• [GOAL OF THE EXERCISE]: Your response should consist of the entries below, written out exactly.

• [Object change descriptions]:
◇ ◇ ◇ ◇

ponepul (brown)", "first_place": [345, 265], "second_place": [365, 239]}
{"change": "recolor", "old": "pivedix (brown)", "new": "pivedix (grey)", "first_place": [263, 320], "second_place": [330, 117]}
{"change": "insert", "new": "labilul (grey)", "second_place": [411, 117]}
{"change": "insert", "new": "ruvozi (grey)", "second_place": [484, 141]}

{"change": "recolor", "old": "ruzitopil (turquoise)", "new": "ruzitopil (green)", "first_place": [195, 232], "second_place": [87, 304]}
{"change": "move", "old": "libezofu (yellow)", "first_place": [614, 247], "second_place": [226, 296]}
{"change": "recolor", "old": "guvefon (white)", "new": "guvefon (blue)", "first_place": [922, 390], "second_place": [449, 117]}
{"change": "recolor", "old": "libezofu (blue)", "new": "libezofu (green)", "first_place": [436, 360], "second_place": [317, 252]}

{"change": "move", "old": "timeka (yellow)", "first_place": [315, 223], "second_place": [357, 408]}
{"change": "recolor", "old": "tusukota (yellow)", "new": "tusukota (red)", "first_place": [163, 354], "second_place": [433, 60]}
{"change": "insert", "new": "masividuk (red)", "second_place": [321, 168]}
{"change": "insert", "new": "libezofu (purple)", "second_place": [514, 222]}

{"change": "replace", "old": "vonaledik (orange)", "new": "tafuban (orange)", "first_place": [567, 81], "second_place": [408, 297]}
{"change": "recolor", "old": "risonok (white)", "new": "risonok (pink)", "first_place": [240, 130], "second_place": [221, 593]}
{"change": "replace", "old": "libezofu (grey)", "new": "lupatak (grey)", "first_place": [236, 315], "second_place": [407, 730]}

◇ ◇ ◇ ◇

• [RESPONSE FOR THIS EXERCISE]:
ponepul (brown)", "first_place": [345, 265], "second_place": [365, 239]}
{"change": "recolor", "old": "pivedix (brown)", "new": "pivedix (grey)", "first_place": [263, 320], "second_place": [330, 117]}
{"change": "insert", "new": "labilul (grey)", "second_place": [411, 117]}
{"change": "insert", "new": "ruvozi (grey)", "second_place": [484, 141]}

{"change": "recolor", "old": "ruzitopil (turquoise)", "new": "ruzitopil (green)", "first_place": [195, 232], "second_place": [87, 304]}
{"change": "move", "old": "libezofu (yellow)", "first_place": [614, 247], "second_place": [226, 296]}
{"change": "recolor", "old": "guvefon (white)", "new": "guvefon (blue)", "first_place": [922, 390], "second_place": [449, 117]}
{"change": "recolor", "old": "libezofu (blue)", "new": "libezofu (green)", "first_place": [436, 360], "second_place": [317, 252]}

{"change": "move", "old": "timeka (yellow)", "first_place": [315, 223], "second_place": [357, 408]}
{"change": "recolor", "old": "tusukota (yellow)", "new": "tusukota (red)", "first_place": [163, 354], "second_place": [433, 60]}
{"change": "insert", "new": "masividuk (red)", "second_place": [321, 168]}
{"change": "insert", "new": "libezofu (purple)", "second_place": [514, 222]}

{"change": "replace", "old": "vonaledik (orange)", "new": "tafuban (orange)", "first_place": [567, 81], "second_place": [408, 297]}
{"change": "recolor", "old": "risonok (white)", "new": "risonok (pink)", "first_place": [240, 130], "second_place": [221, 593]}
{"change": "replace", "old": "libezofu (grey)", "new": "lupatak (grey)", "first_place": [236, 315], "second_place": [407, 730]}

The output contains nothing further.